**DATA FOR PROCESSING**:
□ □ □ □

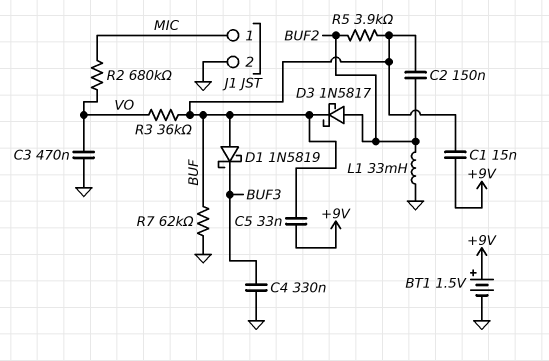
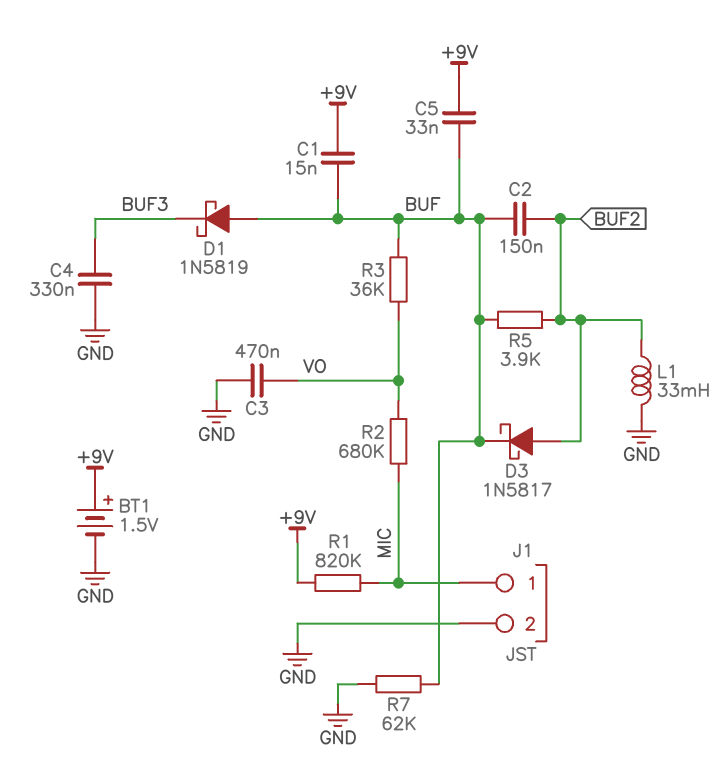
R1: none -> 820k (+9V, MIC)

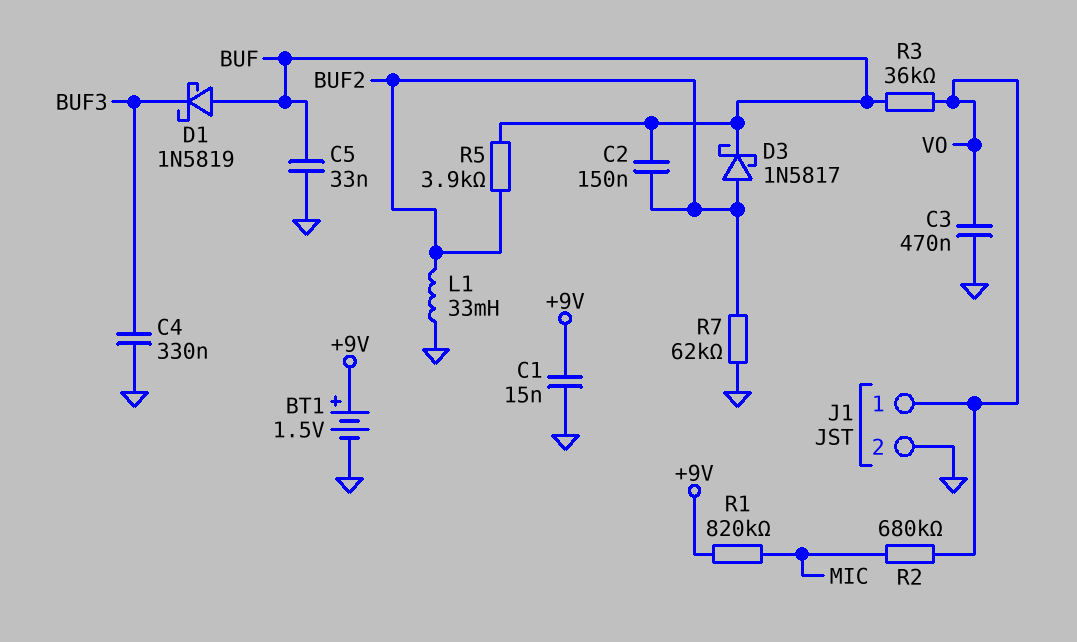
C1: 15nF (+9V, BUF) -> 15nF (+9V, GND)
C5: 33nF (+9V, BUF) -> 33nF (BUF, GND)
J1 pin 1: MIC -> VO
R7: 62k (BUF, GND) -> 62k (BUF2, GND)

□ □ □ □

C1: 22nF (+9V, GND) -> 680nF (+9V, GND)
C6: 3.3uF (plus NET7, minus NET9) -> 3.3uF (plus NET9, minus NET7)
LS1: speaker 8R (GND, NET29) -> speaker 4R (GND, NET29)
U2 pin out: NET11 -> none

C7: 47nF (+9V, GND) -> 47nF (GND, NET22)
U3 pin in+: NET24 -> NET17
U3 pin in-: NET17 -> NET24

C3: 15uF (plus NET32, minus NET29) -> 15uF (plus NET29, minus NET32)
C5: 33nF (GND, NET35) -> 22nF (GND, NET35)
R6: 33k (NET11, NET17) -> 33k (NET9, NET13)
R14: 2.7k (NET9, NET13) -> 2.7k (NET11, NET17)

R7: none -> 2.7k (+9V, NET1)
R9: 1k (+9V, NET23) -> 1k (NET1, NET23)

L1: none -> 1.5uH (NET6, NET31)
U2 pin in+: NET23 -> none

□ □ □ □

**WHAT THE EXERCISE ASKS**: Return only the part above that opens with the line containing "R1: none -> 820k (+9V, MIC)" and closes with the line containing "R7: 62k (BUF, GND) -> 62k (BUF2, GND)", exactly and with both ends, skipping the pictures.

**WRITTEN ANSWER**:
R1: none -> 820k (+9V, MIC)

C1: 15nF (+9V, BUF) -> 15nF (+9V, GND)
C5: 33nF (+9V, BUF) -> 33nF (BUF, GND)
J1 pin 1: MIC -> VO
R7: 62k (BUF, GND) -> 62k (BUF2, GND)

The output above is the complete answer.